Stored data
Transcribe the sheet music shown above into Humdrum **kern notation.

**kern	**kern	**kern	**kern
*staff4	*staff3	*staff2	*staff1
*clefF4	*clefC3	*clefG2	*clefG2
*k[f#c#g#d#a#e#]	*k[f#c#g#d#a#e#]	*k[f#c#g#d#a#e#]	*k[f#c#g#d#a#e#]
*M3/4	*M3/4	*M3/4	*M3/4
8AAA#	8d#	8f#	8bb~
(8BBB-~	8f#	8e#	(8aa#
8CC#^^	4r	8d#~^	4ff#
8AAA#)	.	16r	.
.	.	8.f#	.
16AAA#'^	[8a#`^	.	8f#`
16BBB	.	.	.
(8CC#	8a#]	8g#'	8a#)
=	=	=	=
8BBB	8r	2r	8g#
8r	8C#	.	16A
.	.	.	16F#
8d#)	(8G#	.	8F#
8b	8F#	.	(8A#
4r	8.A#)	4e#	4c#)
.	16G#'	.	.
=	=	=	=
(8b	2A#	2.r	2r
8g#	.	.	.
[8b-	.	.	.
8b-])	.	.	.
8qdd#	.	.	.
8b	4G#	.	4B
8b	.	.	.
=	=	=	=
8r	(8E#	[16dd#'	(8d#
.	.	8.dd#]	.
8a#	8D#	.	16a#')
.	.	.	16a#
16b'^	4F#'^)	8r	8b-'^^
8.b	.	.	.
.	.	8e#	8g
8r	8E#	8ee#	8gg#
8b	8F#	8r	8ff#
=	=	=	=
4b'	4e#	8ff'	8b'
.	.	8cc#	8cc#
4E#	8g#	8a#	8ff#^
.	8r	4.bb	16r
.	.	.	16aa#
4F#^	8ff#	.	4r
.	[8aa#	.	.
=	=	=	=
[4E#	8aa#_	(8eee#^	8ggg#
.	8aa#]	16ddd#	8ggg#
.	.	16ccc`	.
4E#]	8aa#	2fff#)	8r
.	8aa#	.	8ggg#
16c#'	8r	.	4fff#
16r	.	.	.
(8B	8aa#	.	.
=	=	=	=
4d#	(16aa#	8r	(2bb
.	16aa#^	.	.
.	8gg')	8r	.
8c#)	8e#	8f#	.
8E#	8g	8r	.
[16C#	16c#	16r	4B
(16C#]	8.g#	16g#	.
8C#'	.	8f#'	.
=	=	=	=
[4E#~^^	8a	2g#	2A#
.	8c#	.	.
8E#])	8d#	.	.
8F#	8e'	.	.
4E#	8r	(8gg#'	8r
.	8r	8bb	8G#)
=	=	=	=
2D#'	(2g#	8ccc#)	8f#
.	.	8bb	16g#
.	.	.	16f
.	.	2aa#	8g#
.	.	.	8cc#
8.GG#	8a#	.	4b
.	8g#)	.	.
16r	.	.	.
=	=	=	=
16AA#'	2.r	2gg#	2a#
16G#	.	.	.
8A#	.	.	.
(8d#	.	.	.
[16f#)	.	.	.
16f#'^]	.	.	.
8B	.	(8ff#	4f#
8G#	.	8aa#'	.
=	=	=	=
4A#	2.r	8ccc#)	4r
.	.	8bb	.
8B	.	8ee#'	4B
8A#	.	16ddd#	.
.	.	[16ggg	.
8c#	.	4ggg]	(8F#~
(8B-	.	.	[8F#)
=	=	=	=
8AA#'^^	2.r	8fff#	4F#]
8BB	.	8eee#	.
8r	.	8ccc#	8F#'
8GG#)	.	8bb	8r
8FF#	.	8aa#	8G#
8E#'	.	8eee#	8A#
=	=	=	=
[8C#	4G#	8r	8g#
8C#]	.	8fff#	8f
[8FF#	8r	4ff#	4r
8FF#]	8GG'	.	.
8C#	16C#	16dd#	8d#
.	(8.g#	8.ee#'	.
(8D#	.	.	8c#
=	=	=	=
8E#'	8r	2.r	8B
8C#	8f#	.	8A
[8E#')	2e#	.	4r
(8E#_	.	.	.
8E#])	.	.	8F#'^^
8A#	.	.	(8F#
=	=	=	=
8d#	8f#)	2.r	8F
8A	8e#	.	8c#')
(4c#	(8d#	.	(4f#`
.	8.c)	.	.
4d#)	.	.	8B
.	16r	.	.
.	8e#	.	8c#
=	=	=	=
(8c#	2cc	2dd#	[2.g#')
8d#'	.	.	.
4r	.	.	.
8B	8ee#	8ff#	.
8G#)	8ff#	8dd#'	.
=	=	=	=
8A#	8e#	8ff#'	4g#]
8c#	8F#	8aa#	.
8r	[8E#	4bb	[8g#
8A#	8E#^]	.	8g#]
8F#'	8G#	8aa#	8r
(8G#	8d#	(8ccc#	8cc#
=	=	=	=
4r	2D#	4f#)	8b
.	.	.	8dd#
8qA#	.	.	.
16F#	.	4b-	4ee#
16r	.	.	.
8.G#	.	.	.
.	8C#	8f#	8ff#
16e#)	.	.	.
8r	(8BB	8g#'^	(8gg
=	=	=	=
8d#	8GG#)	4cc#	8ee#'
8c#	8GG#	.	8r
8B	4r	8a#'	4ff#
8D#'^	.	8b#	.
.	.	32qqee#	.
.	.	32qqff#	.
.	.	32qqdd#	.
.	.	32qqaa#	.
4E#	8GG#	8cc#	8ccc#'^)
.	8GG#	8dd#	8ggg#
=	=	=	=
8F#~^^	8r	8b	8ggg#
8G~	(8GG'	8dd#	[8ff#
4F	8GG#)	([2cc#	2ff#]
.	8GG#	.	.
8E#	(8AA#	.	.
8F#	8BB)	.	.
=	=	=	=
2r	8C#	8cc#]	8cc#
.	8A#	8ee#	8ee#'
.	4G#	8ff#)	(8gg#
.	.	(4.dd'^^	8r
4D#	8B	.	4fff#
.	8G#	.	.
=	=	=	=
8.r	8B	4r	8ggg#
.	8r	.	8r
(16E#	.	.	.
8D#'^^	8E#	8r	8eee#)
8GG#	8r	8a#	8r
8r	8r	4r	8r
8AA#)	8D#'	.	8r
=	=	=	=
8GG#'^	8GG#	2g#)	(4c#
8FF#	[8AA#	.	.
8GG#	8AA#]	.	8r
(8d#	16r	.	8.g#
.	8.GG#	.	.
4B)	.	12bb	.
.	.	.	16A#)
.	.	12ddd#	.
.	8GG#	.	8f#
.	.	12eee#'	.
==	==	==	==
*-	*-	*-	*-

**INSTRUCTION**
Return each line of the data above that contains the string "kern".

**THE RESULT**
Transcribe the sheet music shown above into Humdrum **kern notation.
**kern	**kern	**kern	**kern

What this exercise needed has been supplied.